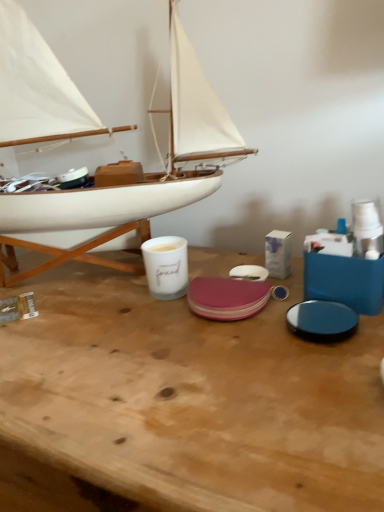
At what (x,y) coordinates should I click in order to perform the action: click on vacant position to the left of white ceramic mug at center. Please return your answer as a coordinate pair (x, y). The height and width of the screenshot is (512, 384). Looking at the image, I should click on (80, 298).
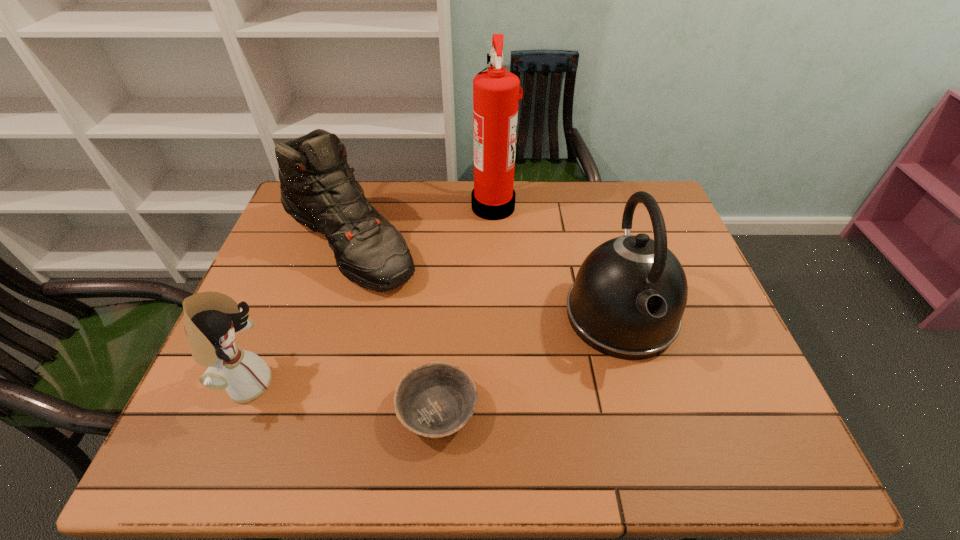
Where is `vacant space at the near edge of the desktop`? This screenshot has width=960, height=540. vacant space at the near edge of the desktop is located at coordinates (424, 451).

In the image, there is a desktop. Where is `vacant space at the left edge`? The image size is (960, 540). vacant space at the left edge is located at coordinates (277, 296).

Find the location of a particular element. Image resolution: width=960 pixels, height=540 pixels. free space at the right edge of the desktop is located at coordinates (694, 356).

The height and width of the screenshot is (540, 960). Identify the location of vacant space at the near left corner of the desktop. (203, 432).

Identify the location of free space that is in between the kettle and the shortest object. (529, 363).

Locate an element on the screen. vacant area that lies between the kettle and the bowl is located at coordinates (529, 363).

The height and width of the screenshot is (540, 960). In order to click on free spot between the bowl and the fire extinguisher in this screenshot , I will do `click(466, 308)`.

Where is `unoccupied area between the kettle and the bowl`? This screenshot has height=540, width=960. unoccupied area between the kettle and the bowl is located at coordinates (529, 363).

Identify the location of free space between the bowl and the kettle. (529, 363).

Locate an element on the screen. Image resolution: width=960 pixels, height=540 pixels. unoccupied position between the bowl and the rightmost object is located at coordinates pos(529,363).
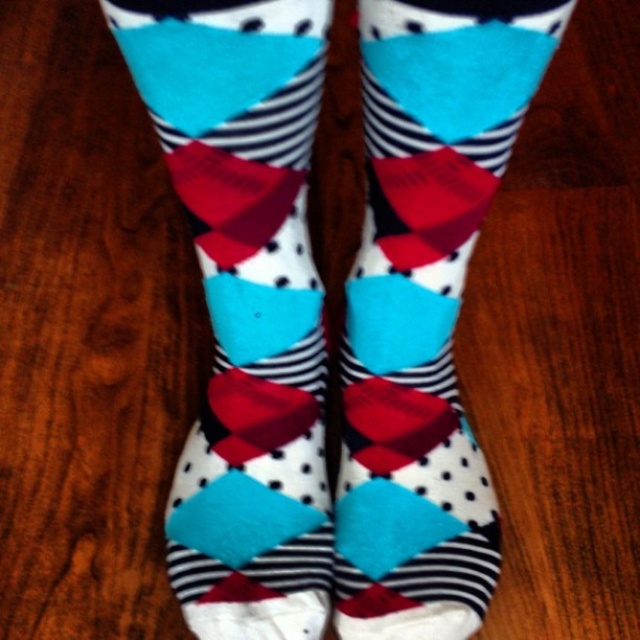
Question: Which point is farther from the camera taking this photo?

Choices:
 (A) (236, 205)
 (B) (424, 593)

Answer: (B)

Question: Can you confirm if matte cotton socks at center is wider than cotton socks at center?

Choices:
 (A) yes
 (B) no

Answer: (A)

Question: Does matte cotton socks at center have a greater width compared to cotton socks at center?

Choices:
 (A) yes
 (B) no

Answer: (A)

Question: Can you confirm if matte cotton socks at center is positioned to the left of cotton socks at center?

Choices:
 (A) no
 (B) yes

Answer: (B)

Question: Which point appears farthest from the camera in this image?

Choices:
 (A) (476, 564)
 (B) (140, 0)

Answer: (A)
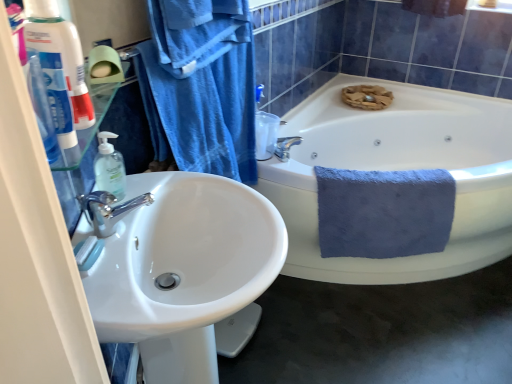
Locate an element on the screen. blank space situated above blue cotton towel at upper left, the 2th bath towel viewed from the back (from a real-world perspective) is located at coordinates (180, 29).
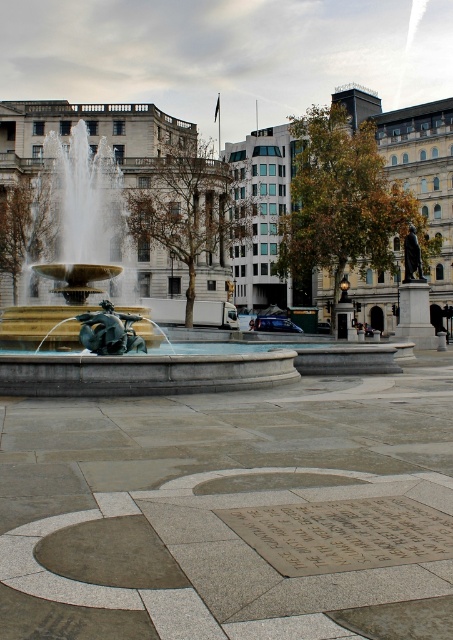
Who is positioned more to the right, gold polished stone fountain at center or bronze plaque at center?

From the viewer's perspective, bronze plaque at center appears more on the right side.

Who is more forward, (x=72, y=132) or (x=409, y=524)?

Point (x=409, y=524) is more forward.

Is point (114, 384) closer to camera compared to point (342, 532)?

No.

At what (x,y) coordinates should I click in order to perform the action: click on gold polished stone fountain at center. Please return your answer as a coordinate pair (x, y). Looking at the image, I should click on (97, 307).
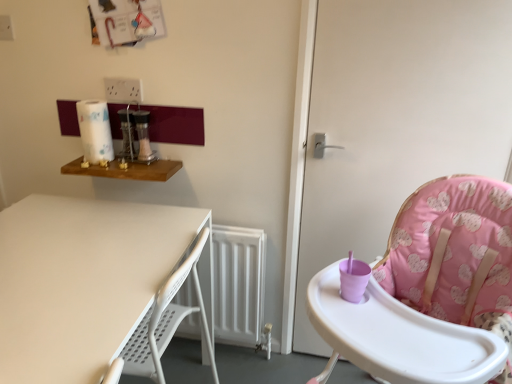
The image size is (512, 384). Identify the location of wooden shelf at upper left, positioned as the 2th table in bottom-to-top order. (126, 170).

This screenshot has height=384, width=512. What do you see at coordinates (95, 131) in the screenshot? I see `white paper towel at upper left` at bounding box center [95, 131].

Where is `white matte table at lower left, which is the first table in bottom-to-top order`? The image size is (512, 384). white matte table at lower left, which is the first table in bottom-to-top order is located at coordinates (81, 281).

Measure the distance between white matte table at lower left, which is the first table in bottom-to-top order, and camera.

They are 32.70 inches apart.

What do you see at coordinates (396, 120) in the screenshot?
I see `pink fabric high chair at right` at bounding box center [396, 120].

What is the approximate width of pink fabric high chair at right?

pink fabric high chair at right is 7.36 centimeters in width.

The height and width of the screenshot is (384, 512). I want to click on wooden shelf at upper left, positioned as the 2th table in bottom-to-top order, so click(126, 170).

Which object is positioned more to the left, wooden shelf at upper left, positioned as the 2th table in bottom-to-top order, or pink fabric high chair at right?

wooden shelf at upper left, positioned as the 2th table in bottom-to-top order.

From the picture: Considering the sizes of wooden shelf at upper left, positioned as the 2th table in bottom-to-top order, and pink fabric high chair at right in the image, is wooden shelf at upper left, positioned as the 2th table in bottom-to-top order, bigger or smaller than pink fabric high chair at right?

Clearly, wooden shelf at upper left, positioned as the 2th table in bottom-to-top order, is smaller in size than pink fabric high chair at right.

Considering the relative sizes of wooden shelf at upper left, which ranks as the 1th table in top-to-bottom order, and pink fabric high chair at right in the image provided, is wooden shelf at upper left, which ranks as the 1th table in top-to-bottom order, wider than pink fabric high chair at right?

Yes, wooden shelf at upper left, which ranks as the 1th table in top-to-bottom order, is wider than pink fabric high chair at right.

Which is behind, point (152, 169) or point (394, 131)?

The point (152, 169) is behind.

In the scene shown: What's the angular difference between white paper towel at upper left and white matte table at lower left, the 2th table from the top,'s facing directions?

90 degrees.

Is white paper towel at upper left placed right next to white matte table at lower left, the 2th table from the top?

No, white paper towel at upper left is not touching white matte table at lower left, the 2th table from the top.

Is point (101, 104) positioned behind point (71, 358)?

Yes, it is.

From the image's perspective, is white paper towel at upper left located above or below white matte table at lower left, the 2th table from the top?

Clearly, from the image's perspective, white paper towel at upper left is above white matte table at lower left, the 2th table from the top.

Would you say white matte table at lower left, the 2th table from the top, is inside or outside pink fabric high chair at right?

white matte table at lower left, the 2th table from the top, cannot be found inside pink fabric high chair at right.

Can you tell me how much white matte table at lower left, the 2th table from the top, and pink fabric high chair at right differ in facing direction?

white matte table at lower left, the 2th table from the top, and pink fabric high chair at right are facing 90 degrees away from each other.

Considering the positions of point (129, 313) and point (407, 194), is point (129, 313) closer or farther from the camera than point (407, 194)?

Point (129, 313) is positioned closer to the camera compared to point (407, 194).

Visually, is white matte table at lower left, the 2th table from the top, positioned to the left or to the right of pink fabric high chair at right?

Clearly, white matte table at lower left, the 2th table from the top, is on the left of pink fabric high chair at right in the image.

The width and height of the screenshot is (512, 384). I want to click on chair above the white matte table at lower left, the 2th table from the top (from a real-world perspective), so click(430, 290).

From the picture: Is pink fabric highchair at right bigger or smaller than white matte table at lower left, the 2th table from the top?

Clearly, pink fabric highchair at right is larger in size than white matte table at lower left, the 2th table from the top.

Visually, is pink fabric highchair at right positioned to the left or to the right of white matte table at lower left, which is the first table in bottom-to-top order?

In the image, pink fabric highchair at right appears on the right side of white matte table at lower left, which is the first table in bottom-to-top order.

From the image's perspective, which object appears higher, pink fabric highchair at right or white matte table at lower left, the 2th table from the top?

From the image's view, pink fabric highchair at right is above.

Does pink fabric highchair at right touch pink fabric high chair at right?

There is a gap between pink fabric highchair at right and pink fabric high chair at right.

From the image's perspective, who appears lower, pink fabric highchair at right or pink fabric high chair at right?

From the image's view, pink fabric highchair at right is below.

The height and width of the screenshot is (384, 512). Find the location of `screen door that is above the pink fabric highchair at right (from the image's perspective)`. screen door that is above the pink fabric highchair at right (from the image's perspective) is located at coordinates (396, 120).

Considering their positions, is pink fabric highchair at right located in front of or behind pink fabric high chair at right?

A: In the image, pink fabric highchair at right appears in front of pink fabric high chair at right.

Is point (100, 171) positioned behind point (45, 222)?

Yes, it is.

Is wooden shelf at upper left, which ranks as the 1th table in top-to-bottom order, wider or thinner than white matte table at lower left, the 2th table from the top?

Clearly, wooden shelf at upper left, which ranks as the 1th table in top-to-bottom order, has less width compared to white matte table at lower left, the 2th table from the top.

Can you confirm if wooden shelf at upper left, positioned as the 2th table in bottom-to-top order, is positioned to the left of white matte table at lower left, the 2th table from the top?

Indeed, wooden shelf at upper left, positioned as the 2th table in bottom-to-top order, is positioned on the left side of white matte table at lower left, the 2th table from the top.

Could you tell me if wooden shelf at upper left, which ranks as the 1th table in top-to-bottom order, is facing white matte table at lower left, the 2th table from the top?

No, wooden shelf at upper left, which ranks as the 1th table in top-to-bottom order, is not oriented towards white matte table at lower left, the 2th table from the top.

Can you confirm if white matte table at lower left, which is the first table in bottom-to-top order, is smaller than white paper towel at upper left?

No.

Is point (160, 239) positioned after point (89, 147)?

That is False.

Who is taller, white matte table at lower left, the 2th table from the top, or white paper towel at upper left?

white matte table at lower left, the 2th table from the top.

Who is more distant, white matte table at lower left, which is the first table in bottom-to-top order, or white paper towel at upper left?

white paper towel at upper left is more distant.

Which table is the 2nd one when counting from the left side of the pink fabric high chair at right? Please provide its 2D coordinates.

[(126, 170)]

I want to click on the 2nd table in front of the white paper towel at upper left, starting your count from the anchor, so click(81, 281).

When comparing their distances from white paper towel at upper left, does white matte table at lower left, which is the first table in bottom-to-top order, or pink fabric high chair at right seem further?

Among the two, pink fabric high chair at right is located further to white paper towel at upper left.

Which object lies further to the anchor point pink fabric high chair at right, wooden shelf at upper left, which ranks as the 1th table in top-to-bottom order, or white paper towel at upper left?

white paper towel at upper left lies further to pink fabric high chair at right than the other object.

Looking at the image, which one is located closer to white paper towel at upper left, pink fabric high chair at right or pink fabric highchair at right?

The object closer to white paper towel at upper left is pink fabric high chair at right.

Looking at this image, looking at the image, which one is located further to wooden shelf at upper left, which ranks as the 1th table in top-to-bottom order, white matte table at lower left, the 2th table from the top, or pink fabric high chair at right?

pink fabric high chair at right lies further to wooden shelf at upper left, which ranks as the 1th table in top-to-bottom order, than the other object.

Estimate the real-world distances between objects in this image. Which object is closer to pink fabric highchair at right, white paper towel at upper left or wooden shelf at upper left, positioned as the 2th table in bottom-to-top order?

The object closer to pink fabric highchair at right is wooden shelf at upper left, positioned as the 2th table in bottom-to-top order.

Estimate the real-world distances between objects in this image. Which object is further from pink fabric high chair at right, white paper towel at upper left or white matte table at lower left, the 2th table from the top?

white paper towel at upper left is positioned further to the anchor pink fabric high chair at right.

Considering their positions, is pink fabric highchair at right positioned closer to white paper towel at upper left than wooden shelf at upper left, which ranks as the 1th table in top-to-bottom order?

wooden shelf at upper left, which ranks as the 1th table in top-to-bottom order, is closer to white paper towel at upper left.

Considering their positions, is pink fabric highchair at right positioned closer to pink fabric high chair at right than white matte table at lower left, the 2th table from the top?

pink fabric highchair at right is closer to pink fabric high chair at right.

This screenshot has height=384, width=512. Find the location of `chair located between wooden shelf at upper left, positioned as the 2th table in bottom-to-top order, and pink fabric high chair at right in the left-right direction`. chair located between wooden shelf at upper left, positioned as the 2th table in bottom-to-top order, and pink fabric high chair at right in the left-right direction is located at coordinates (430, 290).

You are a GUI agent. You are given a task and a screenshot of the screen. Output one action in this format:
    pyautogui.click(x=<x>, y=<y>)
    Task: Click on the table between white paper towel at upper left and white matte table at lower left, the 2th table from the top, vertically
    The image size is (512, 384).
    Given the screenshot: What is the action you would take?
    pyautogui.click(x=126, y=170)

Where is `table between wooden shelf at upper left, which ranks as the 1th table in top-to-bottom order, and pink fabric highchair at right, in the horizontal direction`? table between wooden shelf at upper left, which ranks as the 1th table in top-to-bottom order, and pink fabric highchair at right, in the horizontal direction is located at coordinates (81, 281).

This screenshot has height=384, width=512. Find the location of `chair between white matte table at lower left, the 2th table from the top, and pink fabric high chair at right from left to right`. chair between white matte table at lower left, the 2th table from the top, and pink fabric high chair at right from left to right is located at coordinates (430, 290).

= = = =

→ **What to work on**: Copy the lines from the one containing "right than white" up to and including the one containing "direction is located at coordinates (430, 290).", reproducing them word for word.

→ **Output**:
Considering their positions, is pink fabric highchair at right positioned closer to pink fabric high chair at right than white matte table at lower left, the 2th table from the top?

pink fabric highchair at right is closer to pink fabric high chair at right.

This screenshot has height=384, width=512. Find the location of `chair located between wooden shelf at upper left, positioned as the 2th table in bottom-to-top order, and pink fabric high chair at right in the left-right direction`. chair located between wooden shelf at upper left, positioned as the 2th table in bottom-to-top order, and pink fabric high chair at right in the left-right direction is located at coordinates (430, 290).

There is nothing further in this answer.